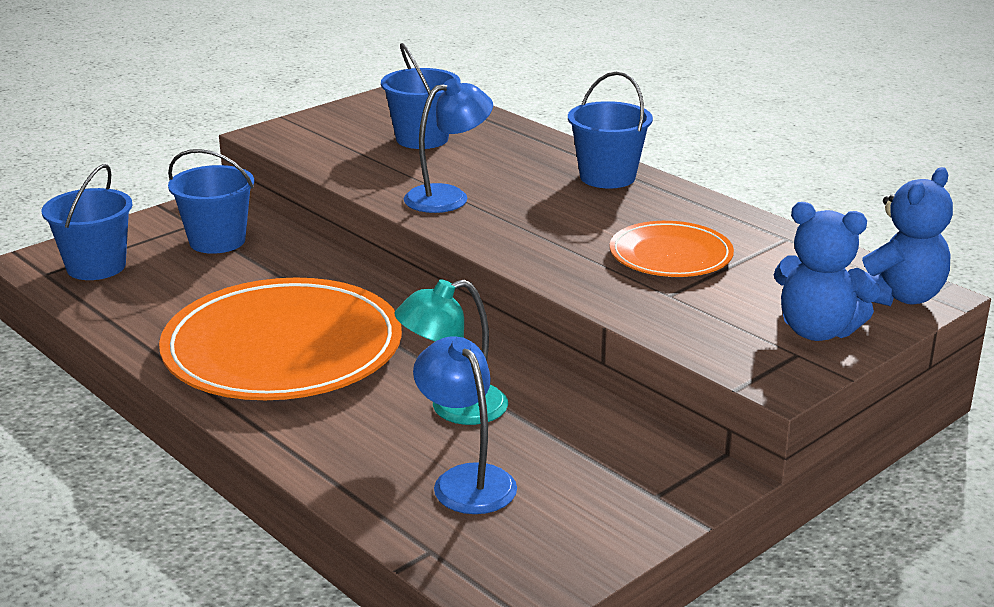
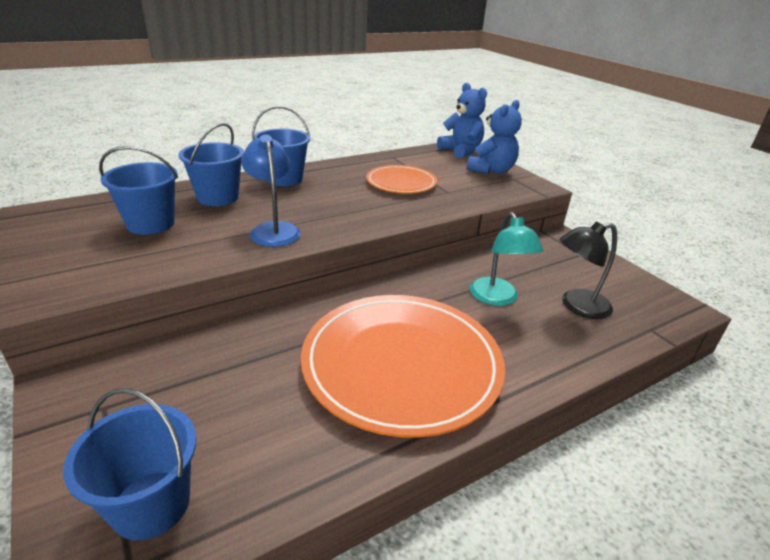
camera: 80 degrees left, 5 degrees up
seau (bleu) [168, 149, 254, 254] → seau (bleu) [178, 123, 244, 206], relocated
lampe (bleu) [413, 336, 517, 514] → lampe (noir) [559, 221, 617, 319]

____

Work item
When you reach a picture, pass over it; write out all other material exactly.

Exercise response
camera: 80 degrees left, 5 degrees up
seau (bleu) [168, 149, 254, 254] → seau (bleu) [178, 123, 244, 206], relocated
lampe (bleu) [413, 336, 517, 514] → lampe (noir) [559, 221, 617, 319]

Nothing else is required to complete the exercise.